### REQUIRED WORK
All of the data below should be printed again word for word, pictures excluded.

Content revision data:

-- Opening Marker --

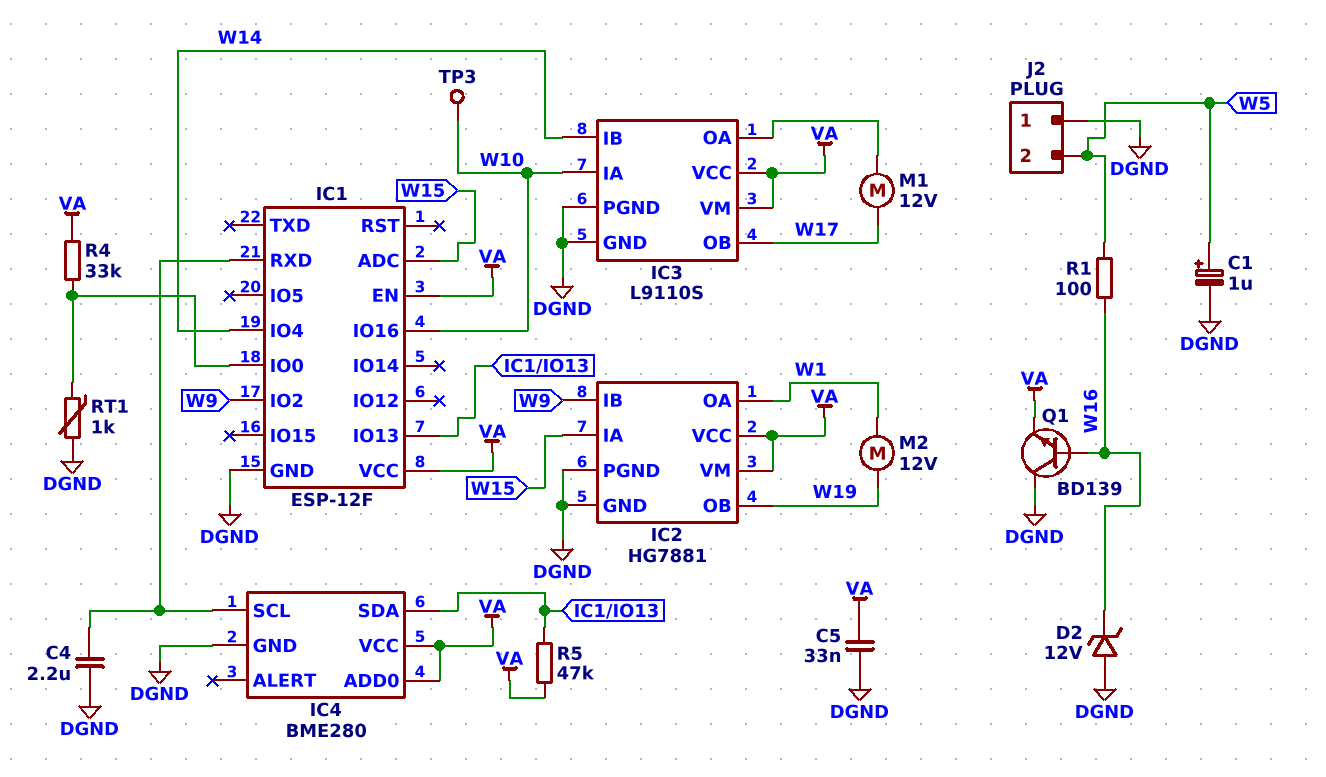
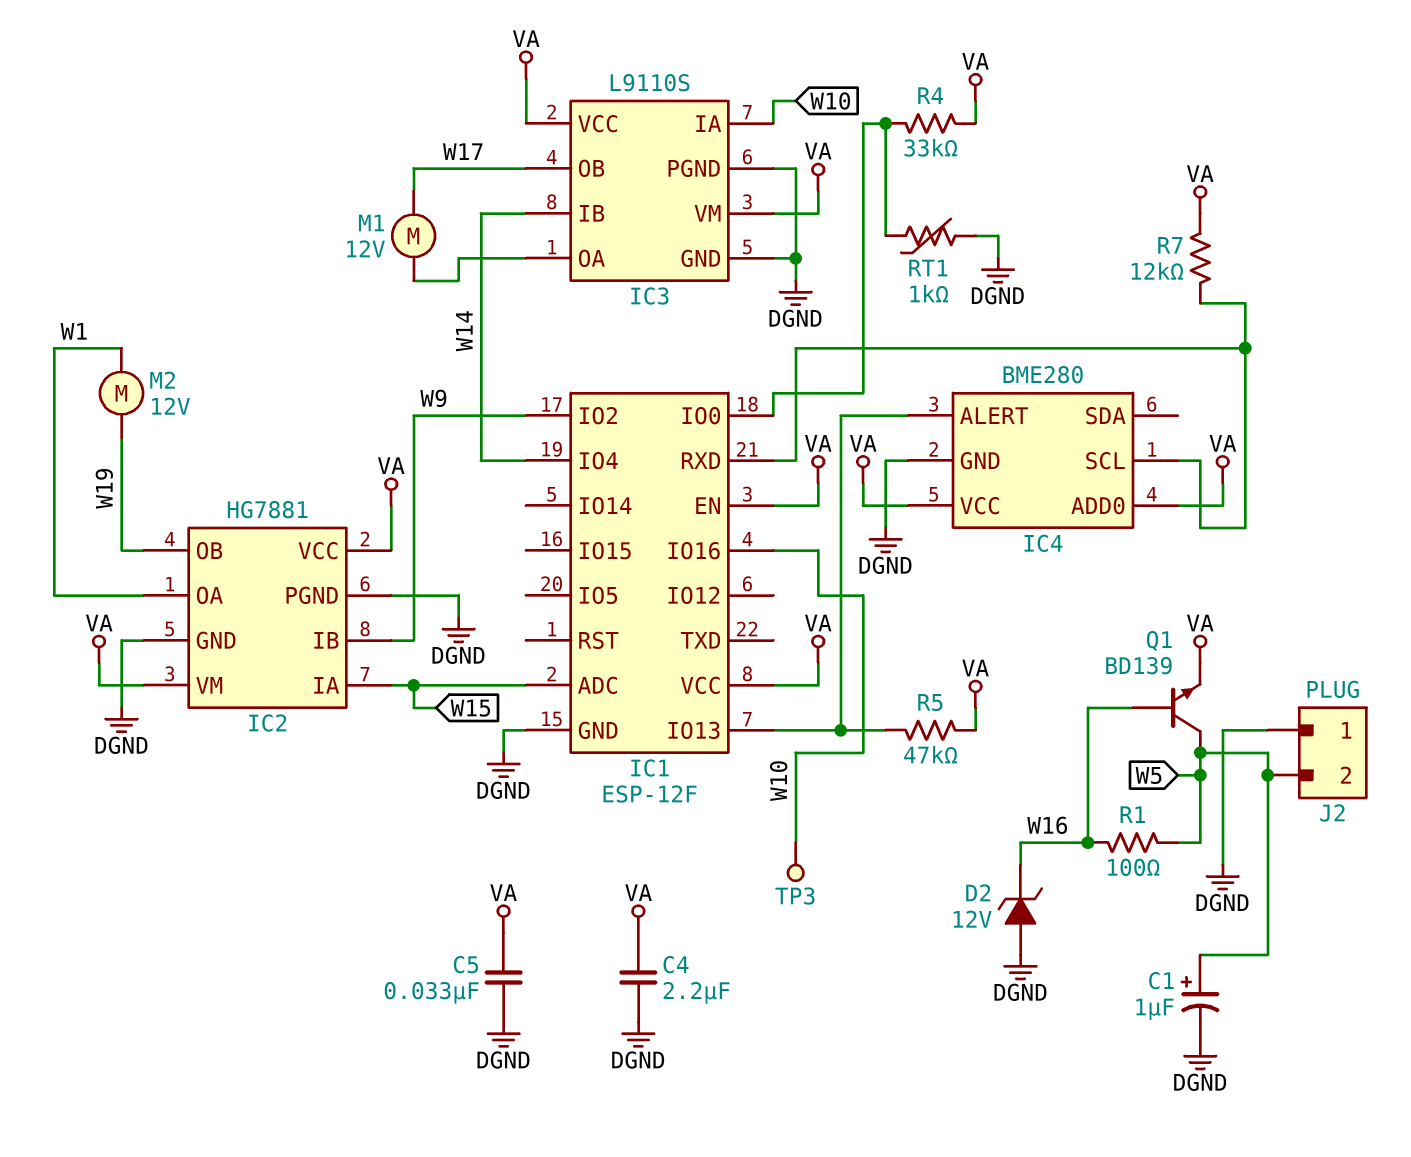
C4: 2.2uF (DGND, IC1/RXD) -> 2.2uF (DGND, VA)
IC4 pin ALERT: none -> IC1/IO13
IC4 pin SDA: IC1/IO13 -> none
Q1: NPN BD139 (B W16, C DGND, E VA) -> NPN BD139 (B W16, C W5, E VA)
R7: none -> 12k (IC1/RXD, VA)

-- Closing Marker --

### THE ANSWER
C4: 2.2uF (DGND, IC1/RXD) -> 2.2uF (DGND, VA)
IC4 pin ALERT: none -> IC1/IO13
IC4 pin SDA: IC1/IO13 -> none
Q1: NPN BD139 (B W16, C DGND, E VA) -> NPN BD139 (B W16, C W5, E VA)
R7: none -> 12k (IC1/RXD, VA)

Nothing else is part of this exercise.